§ **Written instruction**
Pick out every line in the records below that contains the word "aerial", and copy each of those lines in full.

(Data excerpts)
_ _ _ _ _

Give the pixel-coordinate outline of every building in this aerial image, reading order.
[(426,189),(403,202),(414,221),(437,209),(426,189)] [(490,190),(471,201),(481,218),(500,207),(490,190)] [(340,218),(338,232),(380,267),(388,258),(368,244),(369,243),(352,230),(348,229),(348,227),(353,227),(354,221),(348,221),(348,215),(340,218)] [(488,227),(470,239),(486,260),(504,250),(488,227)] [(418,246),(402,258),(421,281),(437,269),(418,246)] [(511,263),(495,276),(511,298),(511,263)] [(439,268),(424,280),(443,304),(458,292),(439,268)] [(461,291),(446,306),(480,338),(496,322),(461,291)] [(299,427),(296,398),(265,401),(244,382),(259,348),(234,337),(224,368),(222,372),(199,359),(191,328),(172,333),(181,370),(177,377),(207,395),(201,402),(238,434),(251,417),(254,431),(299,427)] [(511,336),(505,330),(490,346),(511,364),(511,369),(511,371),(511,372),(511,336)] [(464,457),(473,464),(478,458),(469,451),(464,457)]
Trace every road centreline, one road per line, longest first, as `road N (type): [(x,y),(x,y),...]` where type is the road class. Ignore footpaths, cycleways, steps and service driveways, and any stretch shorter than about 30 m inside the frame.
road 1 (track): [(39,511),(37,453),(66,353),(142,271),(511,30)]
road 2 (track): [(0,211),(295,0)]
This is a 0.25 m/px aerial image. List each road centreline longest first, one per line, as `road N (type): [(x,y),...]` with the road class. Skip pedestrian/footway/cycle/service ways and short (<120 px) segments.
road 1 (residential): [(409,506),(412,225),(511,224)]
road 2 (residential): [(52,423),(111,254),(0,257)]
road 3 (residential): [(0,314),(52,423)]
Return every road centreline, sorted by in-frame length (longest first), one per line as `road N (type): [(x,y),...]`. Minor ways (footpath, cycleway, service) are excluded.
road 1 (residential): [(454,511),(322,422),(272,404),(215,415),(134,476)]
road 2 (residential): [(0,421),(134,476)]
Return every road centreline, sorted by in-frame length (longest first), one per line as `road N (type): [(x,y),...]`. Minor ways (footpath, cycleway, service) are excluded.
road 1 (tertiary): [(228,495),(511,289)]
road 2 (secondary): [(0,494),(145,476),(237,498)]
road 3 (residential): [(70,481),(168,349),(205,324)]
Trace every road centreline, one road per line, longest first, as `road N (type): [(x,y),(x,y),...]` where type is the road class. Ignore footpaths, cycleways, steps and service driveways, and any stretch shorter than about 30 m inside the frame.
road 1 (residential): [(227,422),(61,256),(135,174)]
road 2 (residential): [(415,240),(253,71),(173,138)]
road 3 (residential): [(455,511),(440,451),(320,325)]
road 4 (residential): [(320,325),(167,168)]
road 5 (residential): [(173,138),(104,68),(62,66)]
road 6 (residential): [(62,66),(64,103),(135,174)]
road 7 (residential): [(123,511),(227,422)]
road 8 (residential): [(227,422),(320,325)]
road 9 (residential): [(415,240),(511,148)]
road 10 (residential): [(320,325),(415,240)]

_ _ _ _ _

§ **Response to this task**
Give the pixel-coordinate outline of every building in this aerial image, reading order.
This is a 0.25 m/px aerial image. List each road centreline longest first, one per line, as `road N (type): [(x,y),...]` with the road class. Skip pedestrian/footway/cycle/service ways and short (<120 px) segments.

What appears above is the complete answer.